Gather every line of the entries below that contains the string "visible", matching case exactly.

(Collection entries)
==============================

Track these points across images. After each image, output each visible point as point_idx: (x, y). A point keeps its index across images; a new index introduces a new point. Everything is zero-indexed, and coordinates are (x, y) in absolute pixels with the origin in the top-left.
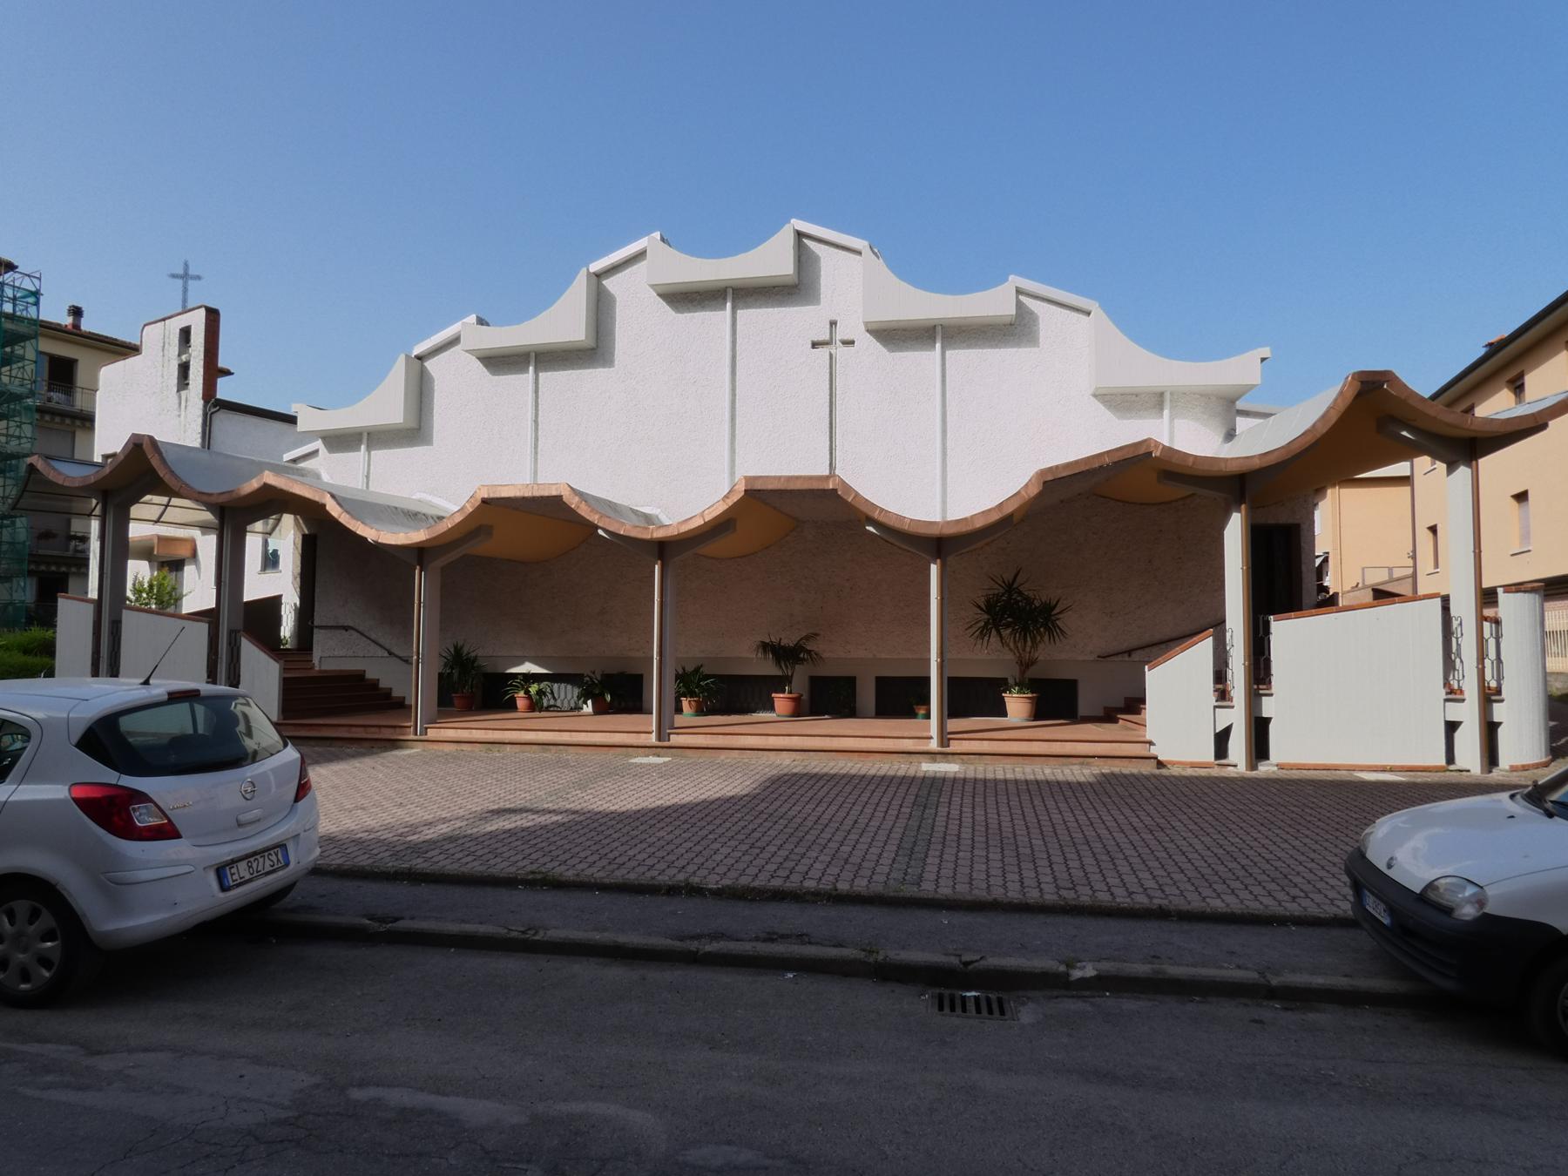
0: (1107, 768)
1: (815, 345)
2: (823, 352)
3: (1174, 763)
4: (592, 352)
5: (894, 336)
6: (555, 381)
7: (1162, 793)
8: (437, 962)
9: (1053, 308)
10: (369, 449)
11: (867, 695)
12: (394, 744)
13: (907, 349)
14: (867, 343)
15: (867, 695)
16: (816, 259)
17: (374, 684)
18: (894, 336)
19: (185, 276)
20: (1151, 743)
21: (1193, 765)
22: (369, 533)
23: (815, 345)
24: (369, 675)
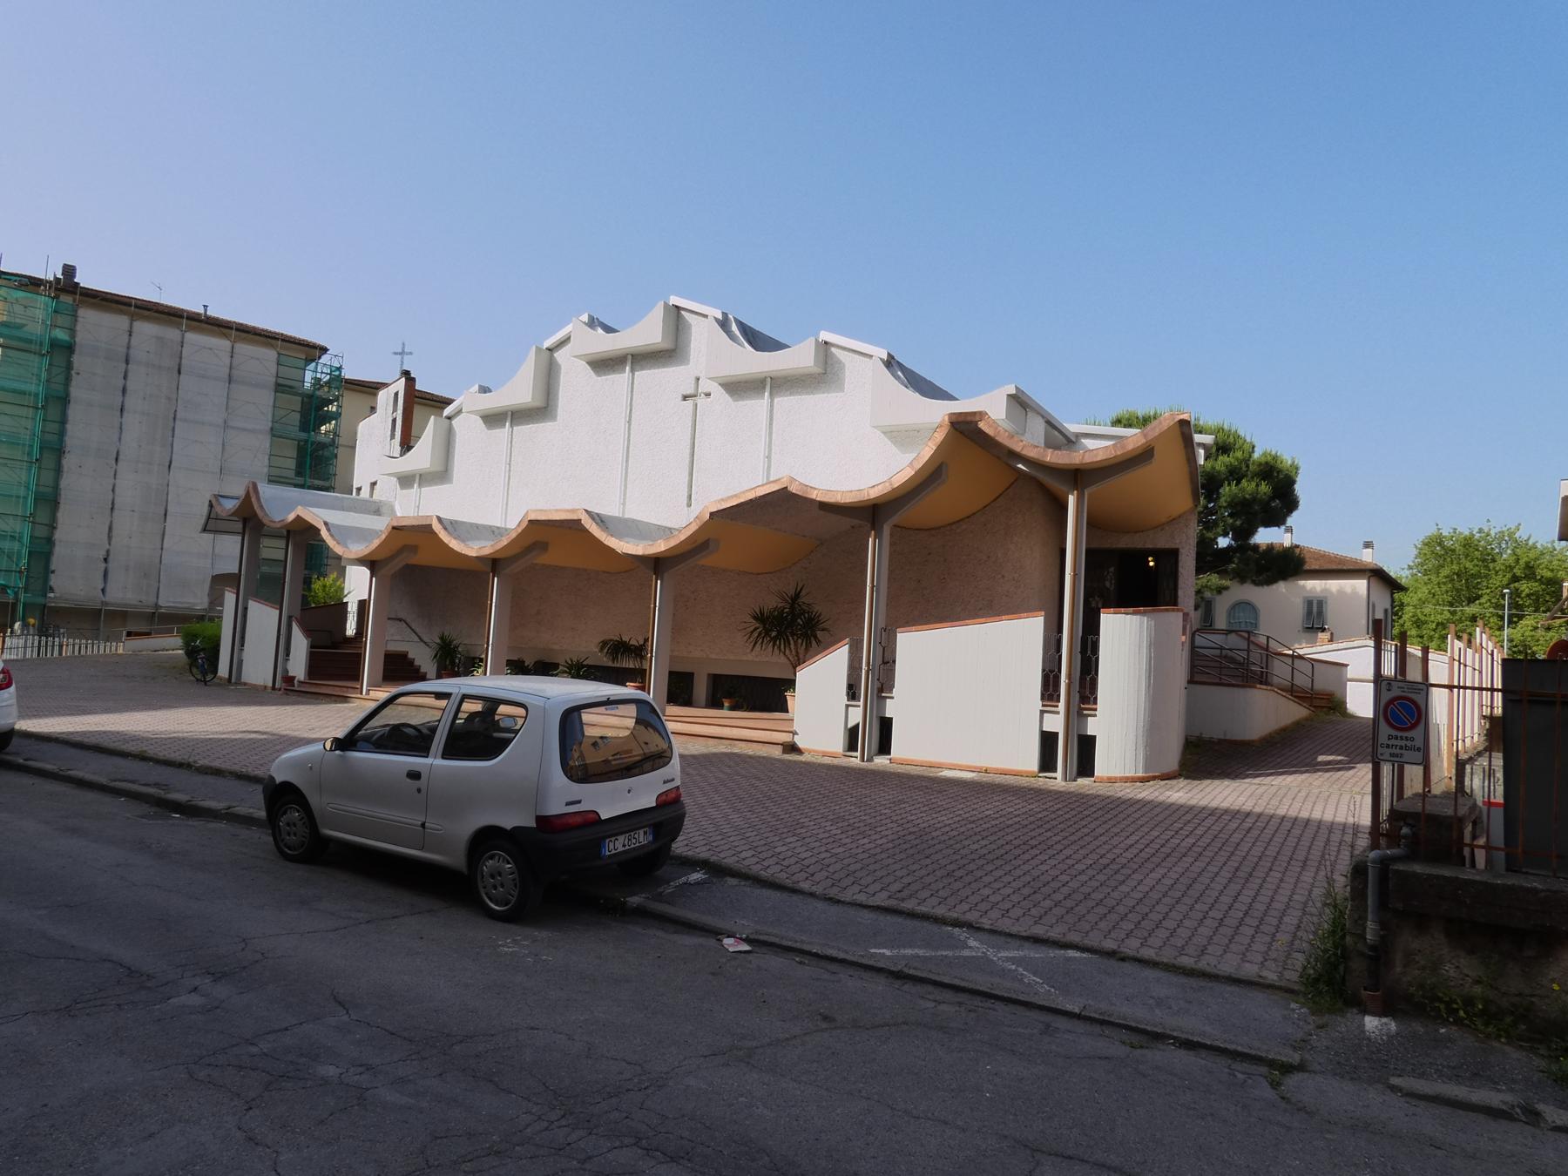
0: (722, 748)
1: (685, 398)
2: (690, 402)
3: (810, 752)
4: (541, 411)
5: (739, 388)
6: (524, 430)
7: (792, 771)
8: (26, 780)
9: (856, 356)
10: (420, 486)
11: (701, 689)
12: (345, 699)
13: (748, 398)
14: (718, 392)
15: (701, 689)
16: (689, 326)
17: (411, 662)
18: (739, 388)
19: (402, 353)
20: (794, 733)
21: (825, 755)
22: (454, 544)
23: (685, 398)
24: (410, 656)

==============================

Answer to the exercise:
Track these points across images. After each image, output each visible point as point_idx: (x, y). A point keeps its index across images; a new index introduces a new point. Everything is zero-indexed, and coordinates are (x, y) in absolute pixels with the origin in the top-left.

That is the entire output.